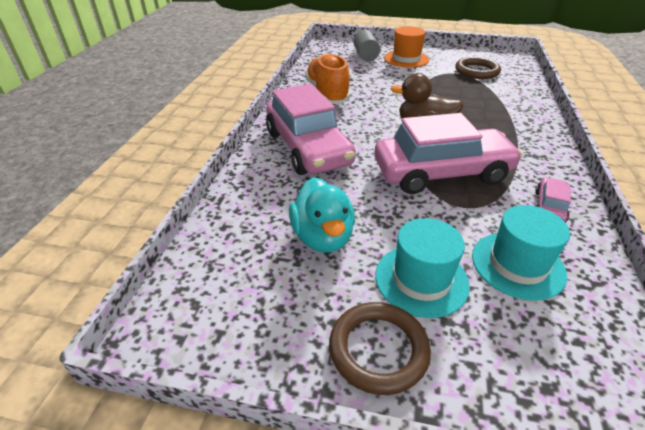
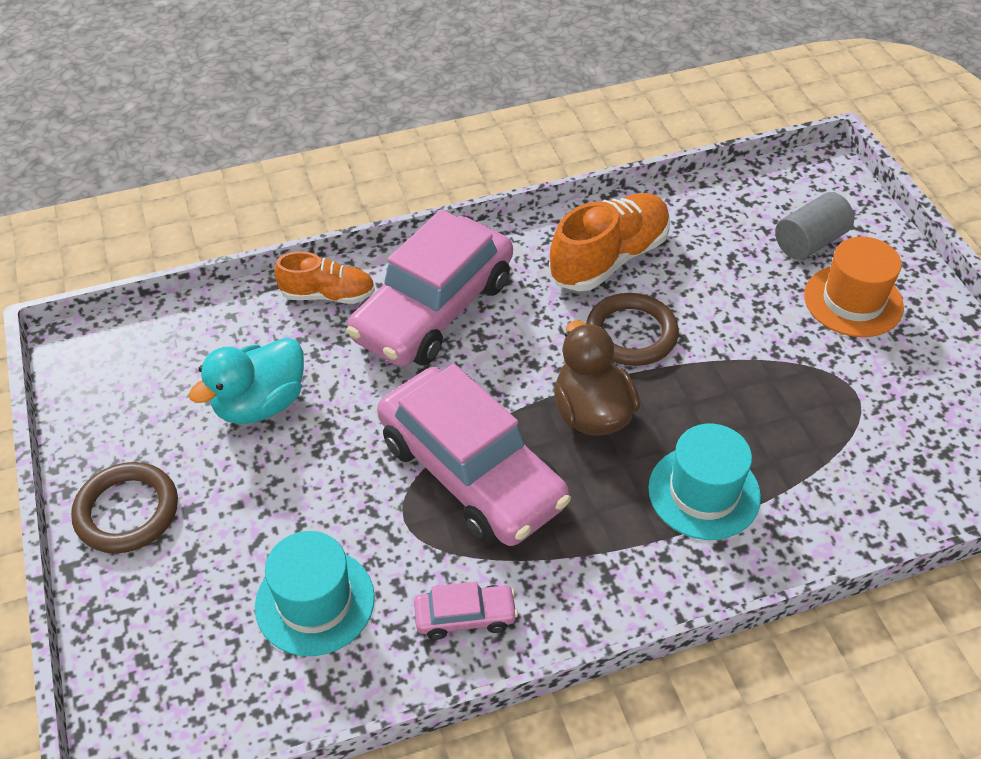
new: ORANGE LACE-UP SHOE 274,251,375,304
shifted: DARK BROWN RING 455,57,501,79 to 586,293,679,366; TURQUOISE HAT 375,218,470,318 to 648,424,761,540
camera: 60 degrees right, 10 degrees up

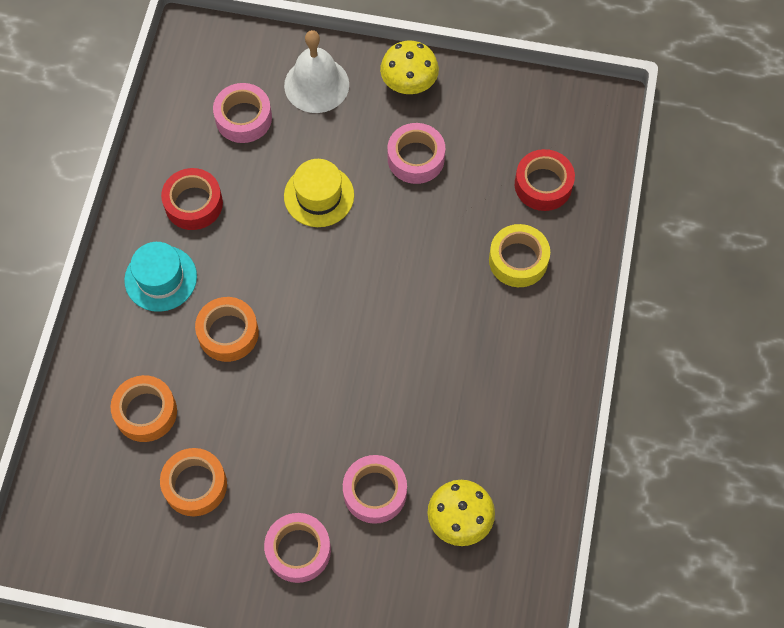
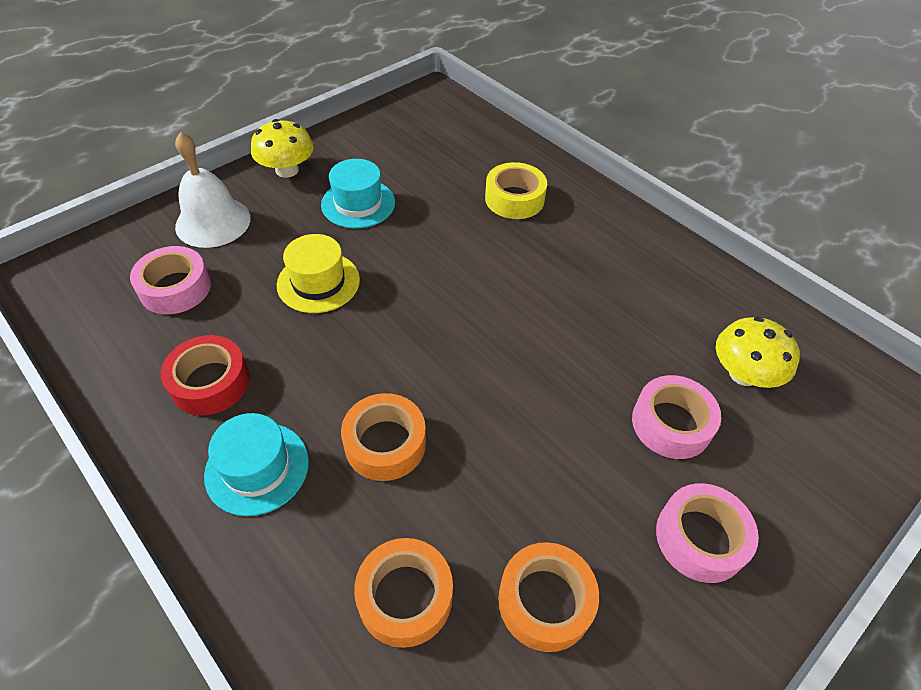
gone: SCARLET ROLL OF TAPE 515,149,575,211
swapped: ROSE-PINK ROLL OF TAPE 387,123,445,184 to TURQUOISE HAT 321,159,395,228
camera: 55 degrees left, 15 degrees down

=-=-=

EXERCISE DETAILS: Please give the records again word for word, omitting all images.

EXERCISE RESPONSE:
new: ORANGE LACE-UP SHOE 274,251,375,304
shifted: DARK BROWN RING 455,57,501,79 to 586,293,679,366; TURQUOISE HAT 375,218,470,318 to 648,424,761,540
camera: 60 degrees right, 10 degrees up

gone: SCARLET ROLL OF TAPE 515,149,575,211
swapped: ROSE-PINK ROLL OF TAPE 387,123,445,184 to TURQUOISE HAT 321,159,395,228
camera: 55 degrees left, 15 degrees down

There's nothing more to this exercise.